- **TASK BRIEF**: Please transcribe the entries that follow exactly as they stand, skipping each picture.

Dataset excerpts

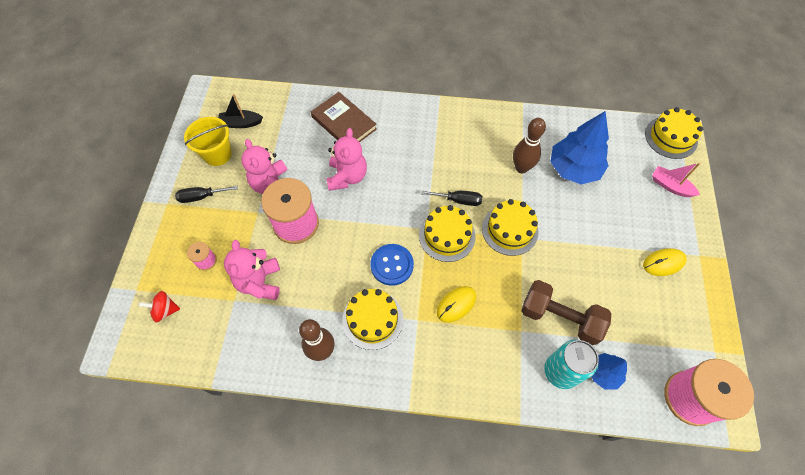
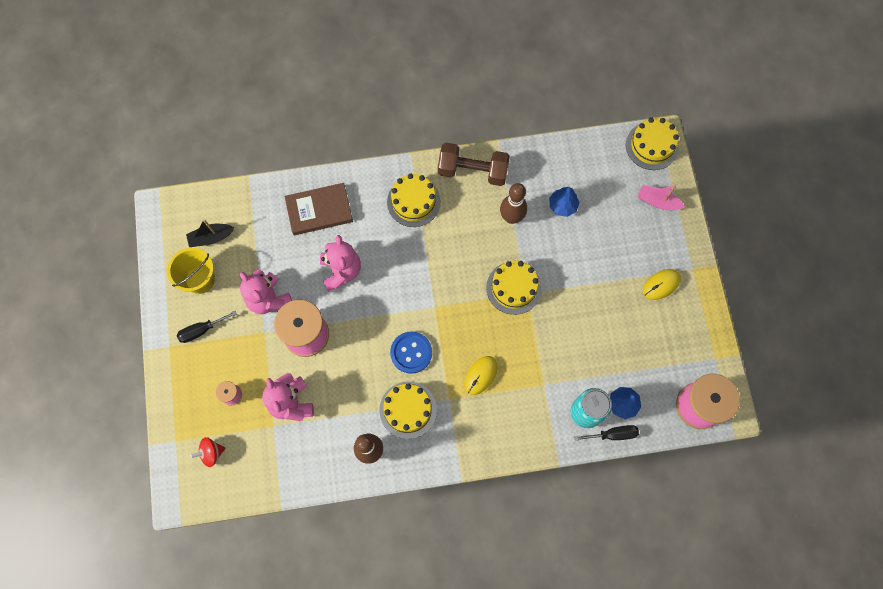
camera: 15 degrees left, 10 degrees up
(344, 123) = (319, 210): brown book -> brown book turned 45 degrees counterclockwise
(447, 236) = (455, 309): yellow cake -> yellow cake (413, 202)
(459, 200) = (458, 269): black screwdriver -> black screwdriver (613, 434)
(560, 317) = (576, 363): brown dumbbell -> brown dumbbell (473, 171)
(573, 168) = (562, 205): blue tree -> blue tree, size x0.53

- **RESPONSE TO THE EXERCISE**:
camera: 15 degrees left, 10 degrees up
(344, 123) = (319, 210): brown book -> brown book turned 45 degrees counterclockwise
(447, 236) = (455, 309): yellow cake -> yellow cake (413, 202)
(459, 200) = (458, 269): black screwdriver -> black screwdriver (613, 434)
(560, 317) = (576, 363): brown dumbbell -> brown dumbbell (473, 171)
(573, 168) = (562, 205): blue tree -> blue tree, size x0.53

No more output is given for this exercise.